◆ Directions
Every line below from the one containing "Optlux Post: [20,264,252,466]" through the one containing "To do - Tânia: [573,448,744,632]" must be transcribed exactly. Omit all lines outside that stretch.

(Stored items)
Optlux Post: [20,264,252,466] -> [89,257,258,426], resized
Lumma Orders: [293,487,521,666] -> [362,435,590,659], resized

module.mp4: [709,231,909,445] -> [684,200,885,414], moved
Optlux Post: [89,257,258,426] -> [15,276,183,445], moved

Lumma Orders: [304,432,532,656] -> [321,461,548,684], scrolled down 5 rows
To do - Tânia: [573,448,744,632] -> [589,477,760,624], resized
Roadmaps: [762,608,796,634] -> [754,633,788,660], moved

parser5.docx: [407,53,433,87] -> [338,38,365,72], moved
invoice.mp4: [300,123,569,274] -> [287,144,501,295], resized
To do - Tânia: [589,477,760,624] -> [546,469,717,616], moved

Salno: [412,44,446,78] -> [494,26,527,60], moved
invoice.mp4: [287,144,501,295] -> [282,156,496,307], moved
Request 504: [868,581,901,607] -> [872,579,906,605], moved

---

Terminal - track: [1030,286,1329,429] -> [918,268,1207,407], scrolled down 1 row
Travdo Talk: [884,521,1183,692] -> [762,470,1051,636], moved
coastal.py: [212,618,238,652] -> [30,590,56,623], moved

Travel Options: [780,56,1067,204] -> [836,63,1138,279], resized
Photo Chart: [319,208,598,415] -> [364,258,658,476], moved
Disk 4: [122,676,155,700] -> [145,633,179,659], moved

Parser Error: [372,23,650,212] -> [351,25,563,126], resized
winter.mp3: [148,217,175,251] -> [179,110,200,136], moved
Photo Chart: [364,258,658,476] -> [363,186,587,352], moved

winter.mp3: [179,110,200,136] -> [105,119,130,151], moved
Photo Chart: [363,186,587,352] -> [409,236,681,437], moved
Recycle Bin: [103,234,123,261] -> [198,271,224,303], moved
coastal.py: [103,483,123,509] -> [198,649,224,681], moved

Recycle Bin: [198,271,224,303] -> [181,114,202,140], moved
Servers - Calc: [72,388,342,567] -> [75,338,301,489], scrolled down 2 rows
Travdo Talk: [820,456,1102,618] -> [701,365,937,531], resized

* * *

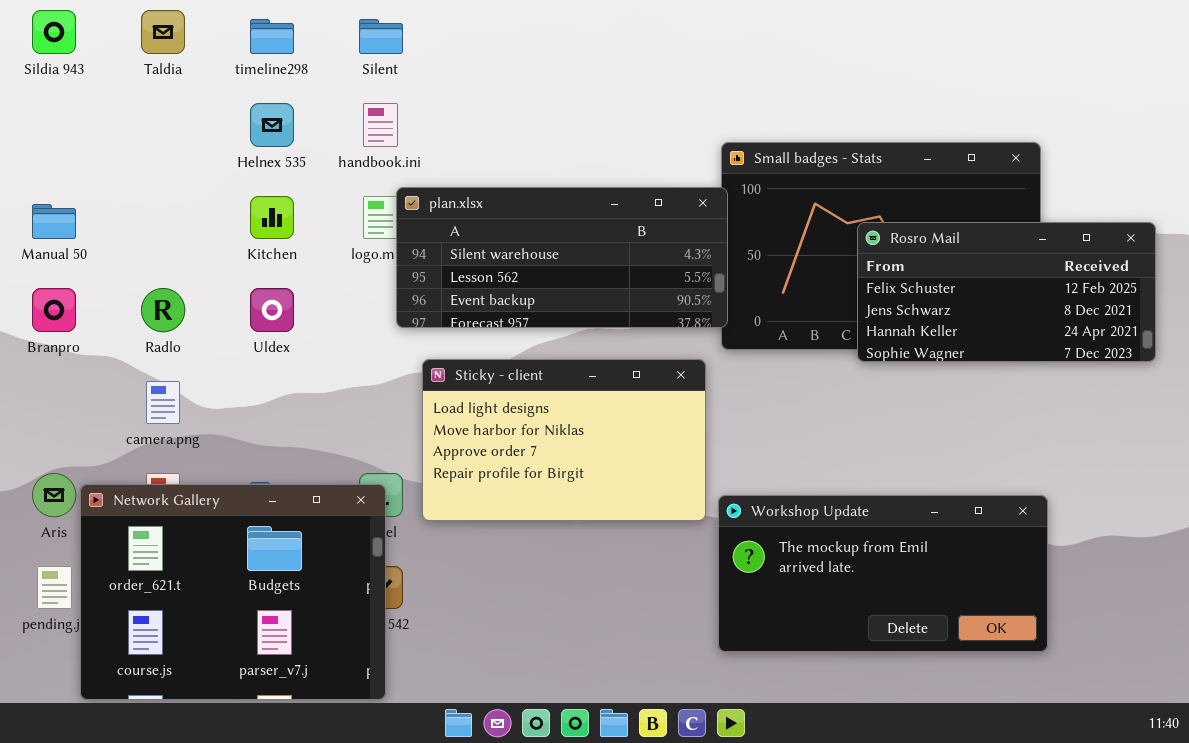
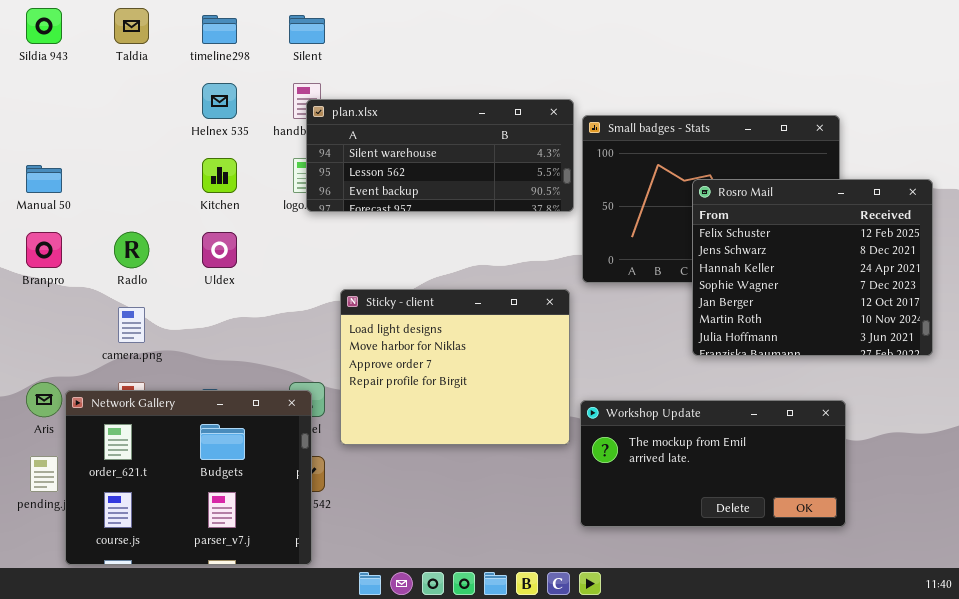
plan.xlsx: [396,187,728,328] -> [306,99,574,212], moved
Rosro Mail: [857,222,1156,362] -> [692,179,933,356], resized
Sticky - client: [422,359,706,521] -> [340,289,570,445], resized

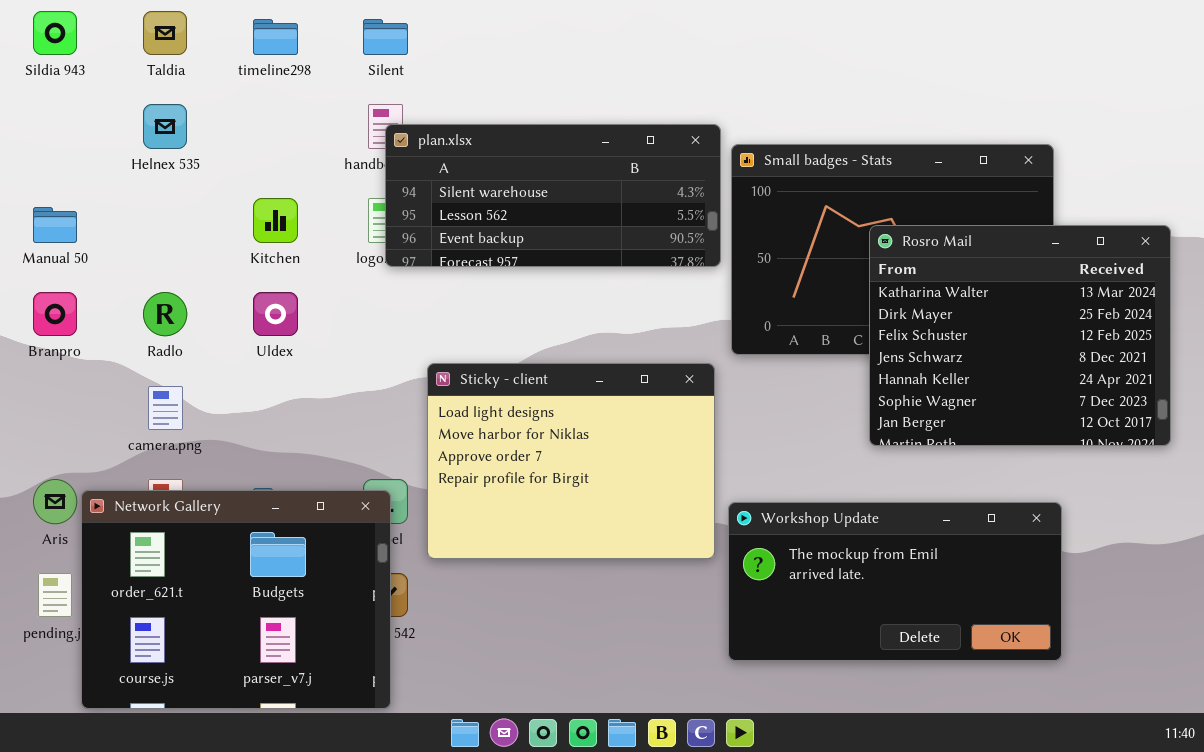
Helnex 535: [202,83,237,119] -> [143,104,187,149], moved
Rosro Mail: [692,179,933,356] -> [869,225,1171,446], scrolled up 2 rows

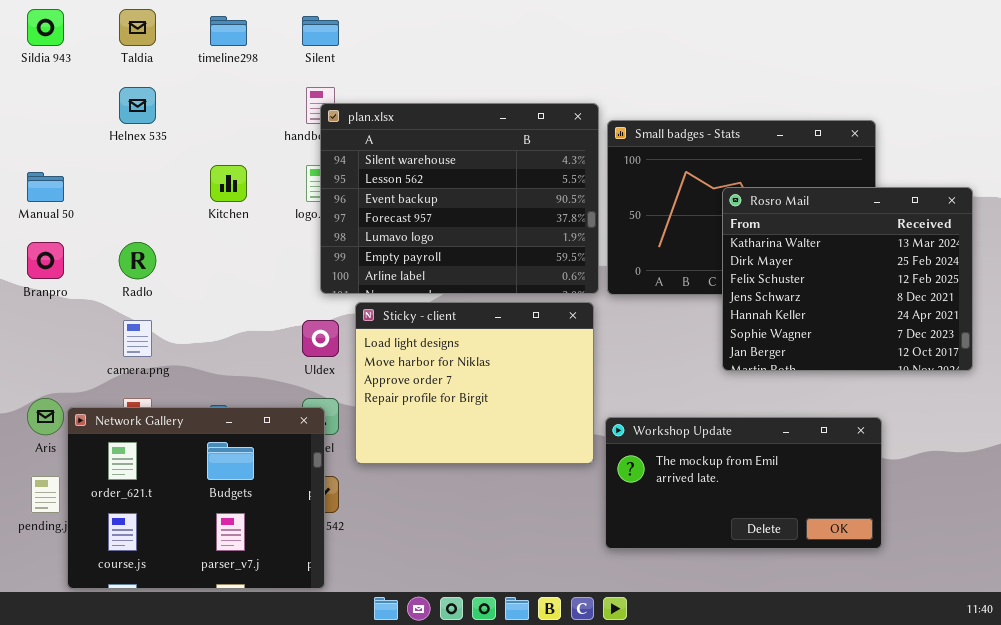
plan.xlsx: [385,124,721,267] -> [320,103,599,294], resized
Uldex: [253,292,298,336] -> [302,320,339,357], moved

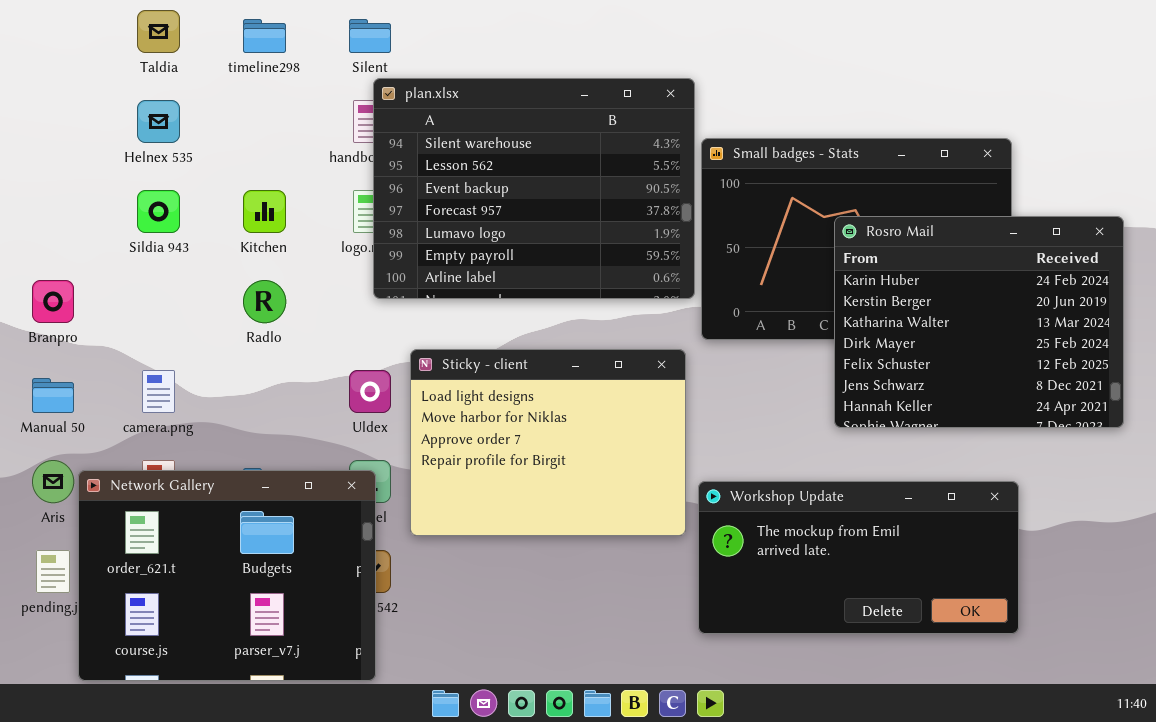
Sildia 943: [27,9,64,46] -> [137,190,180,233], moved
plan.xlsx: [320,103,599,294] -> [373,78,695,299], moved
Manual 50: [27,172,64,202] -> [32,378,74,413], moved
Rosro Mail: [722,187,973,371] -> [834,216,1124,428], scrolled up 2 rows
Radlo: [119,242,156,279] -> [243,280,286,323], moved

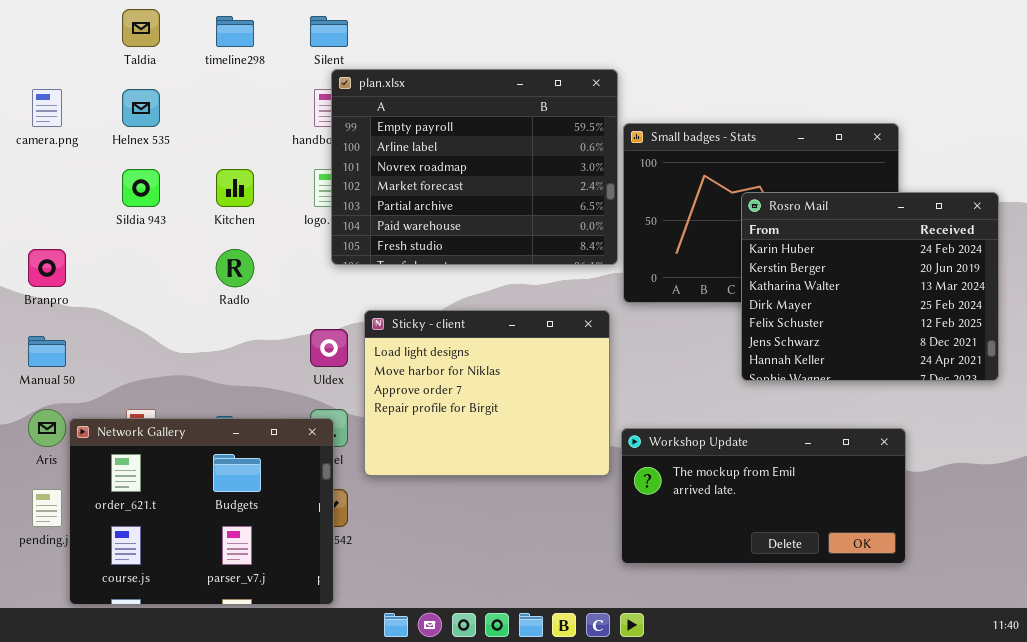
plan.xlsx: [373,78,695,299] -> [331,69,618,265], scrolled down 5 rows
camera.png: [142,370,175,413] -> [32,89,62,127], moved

◆ Answer to the problem
Optlux Post: [20,264,252,466] -> [89,257,258,426], resized
Lumma Orders: [293,487,521,666] -> [362,435,590,659], resized

module.mp4: [709,231,909,445] -> [684,200,885,414], moved
Optlux Post: [89,257,258,426] -> [15,276,183,445], moved

Lumma Orders: [304,432,532,656] -> [321,461,548,684], scrolled down 5 rows
To do - Tânia: [573,448,744,632] -> [589,477,760,624], resized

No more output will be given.